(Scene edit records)
= = = = = = =

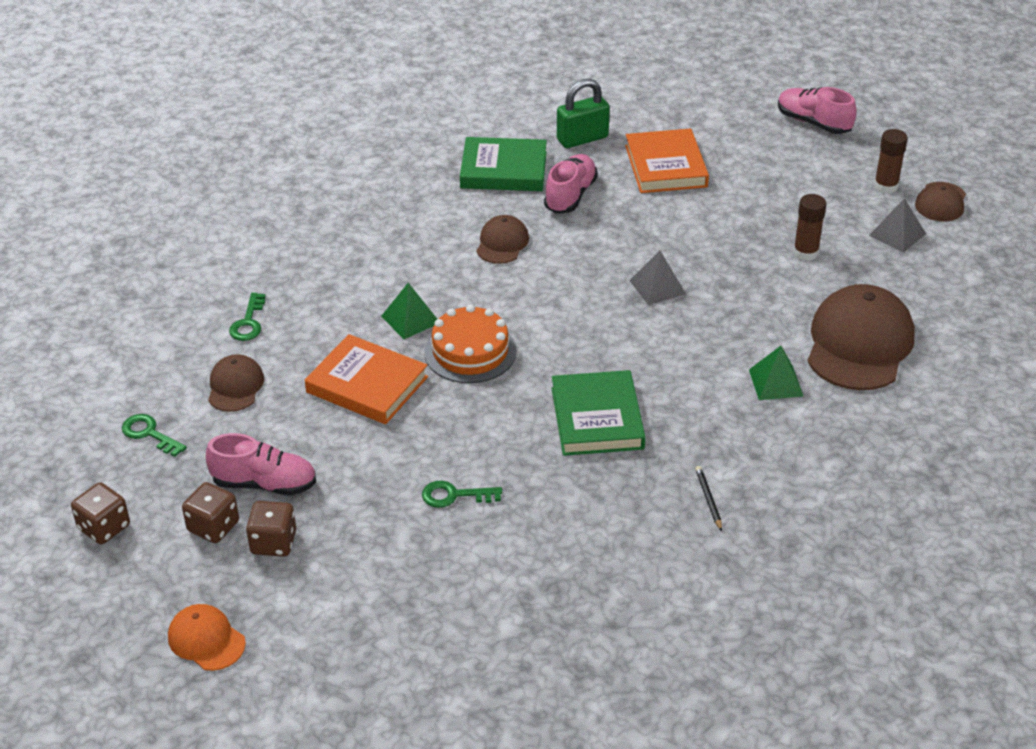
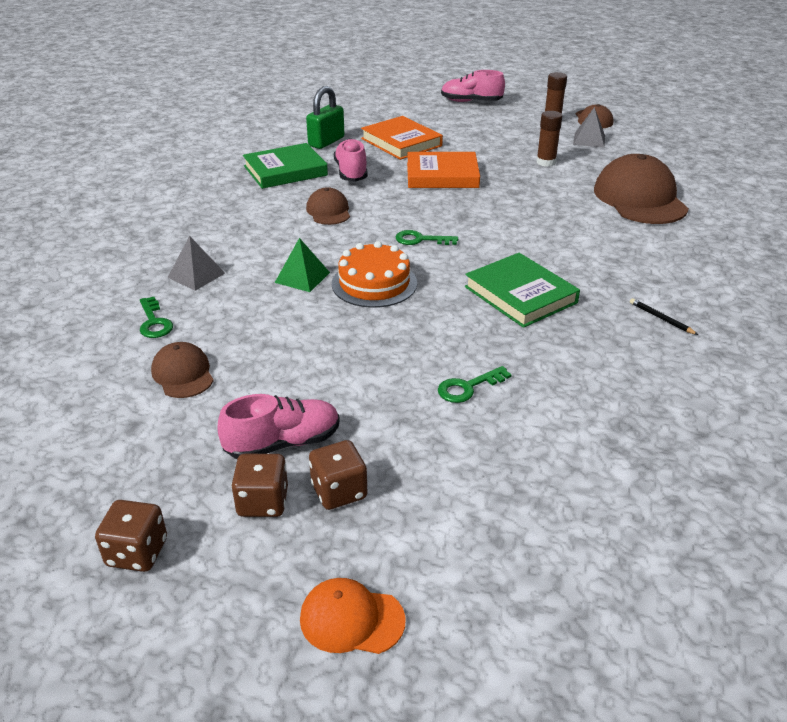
camera: 30 degrees left, 5 degrees down
(149, 434) = (122, 444): green key -> green key (420, 240)
(367, 385) = (308, 333): orange book -> orange book (442, 175)
(657, 287) = (471, 205): grey pyramid -> grey pyramid (196, 275)
(776, 382) = (616, 234): green pyramid -> none

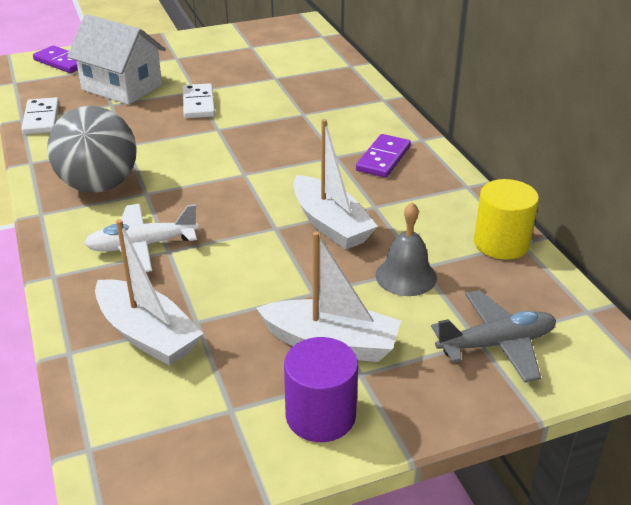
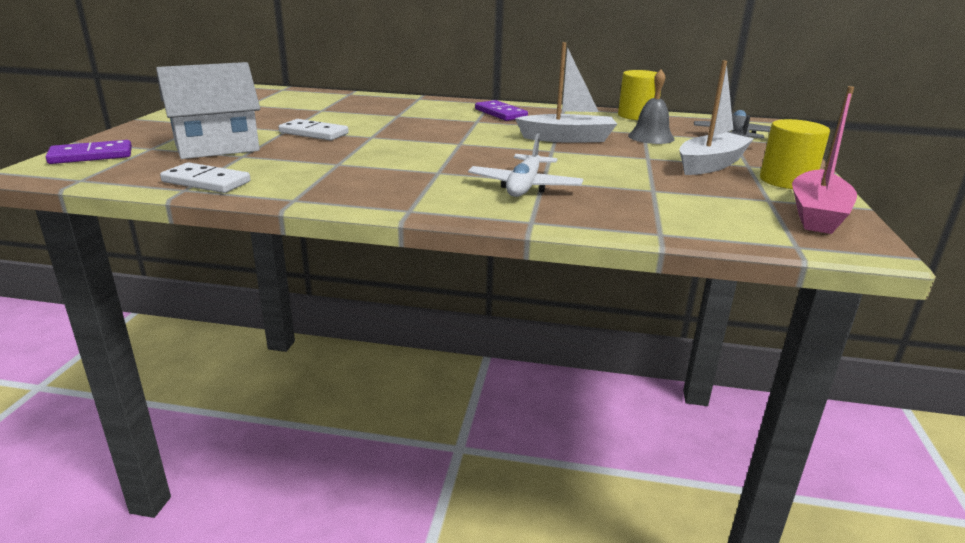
camera: 60 degrees left, 10 degrees down
(99, 186) = (396, 183): grey ball -> none
(147, 335) = (658, 205): white boat -> none
(203, 455) = (817, 214): none -> pink boat
(320, 415) = (786, 181): purple cylinder -> yellow cylinder

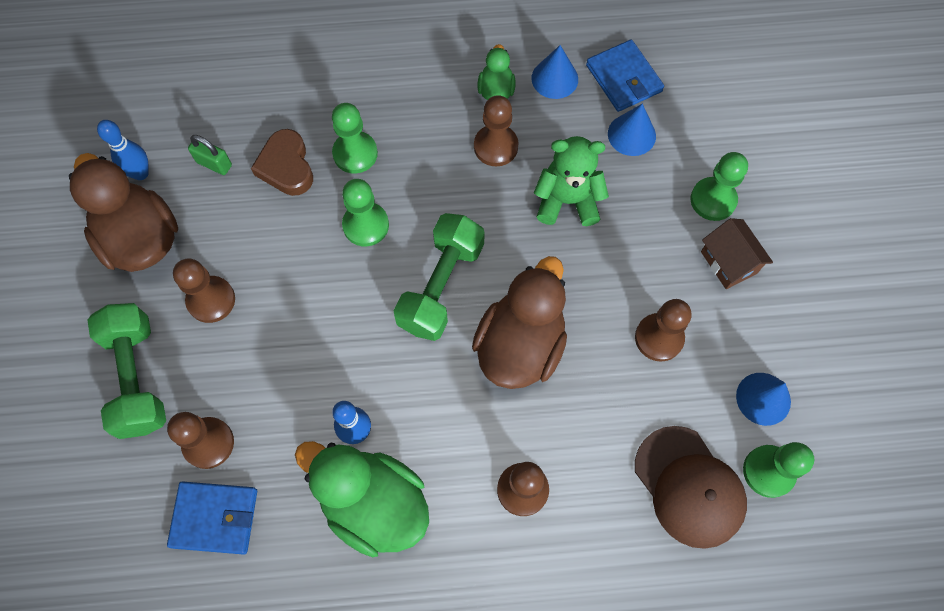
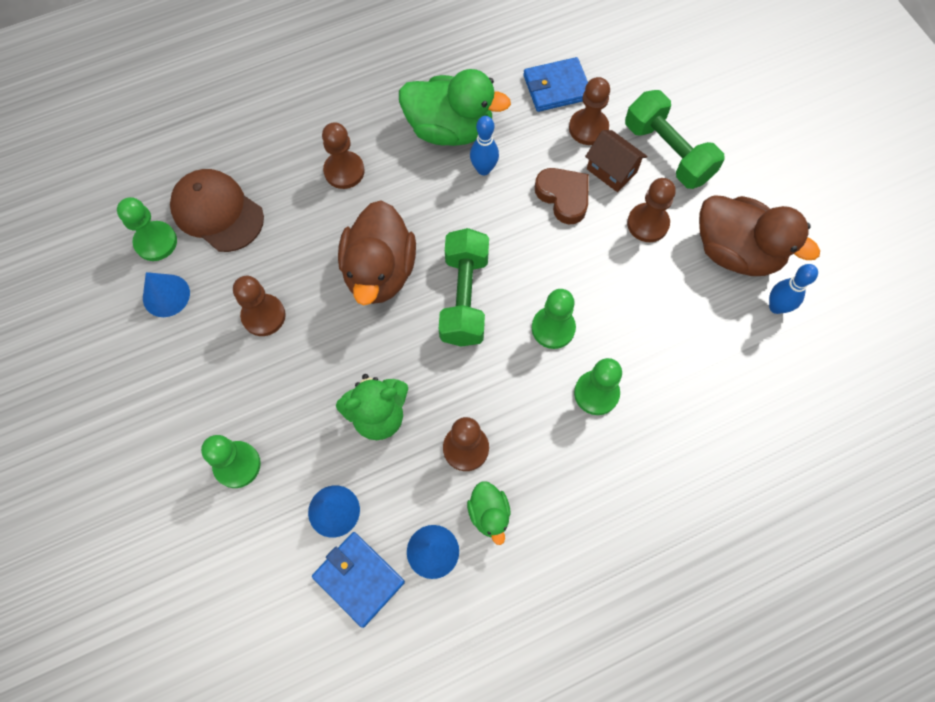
camera: 160 degrees right, 0 degrees up
(214, 164) = (718, 338): green padlock -> none
(286, 167) = (652, 358): brown heart -> brown heart (563, 197)
(728, 262) = (212, 405): brown house -> brown house (611, 170)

= = = = = = =

Work to be completed
Copy each entry exactly, with no pictures.

Response area
camera: 30 degrees left, 5 degrees down
(149, 434) = (122, 444): green key -> green key (420, 240)
(367, 385) = (308, 333): orange book -> orange book (442, 175)
(657, 287) = (471, 205): grey pyramid -> grey pyramid (196, 275)
(776, 382) = (616, 234): green pyramid -> none

camera: 60 degrees left, 10 degrees down
(99, 186) = (396, 183): grey ball -> none
(147, 335) = (658, 205): white boat -> none
(203, 455) = (817, 214): none -> pink boat
(320, 415) = (786, 181): purple cylinder -> yellow cylinder

camera: 160 degrees right, 0 degrees up
(214, 164) = (718, 338): green padlock -> none
(286, 167) = (652, 358): brown heart -> brown heart (563, 197)
(728, 262) = (212, 405): brown house -> brown house (611, 170)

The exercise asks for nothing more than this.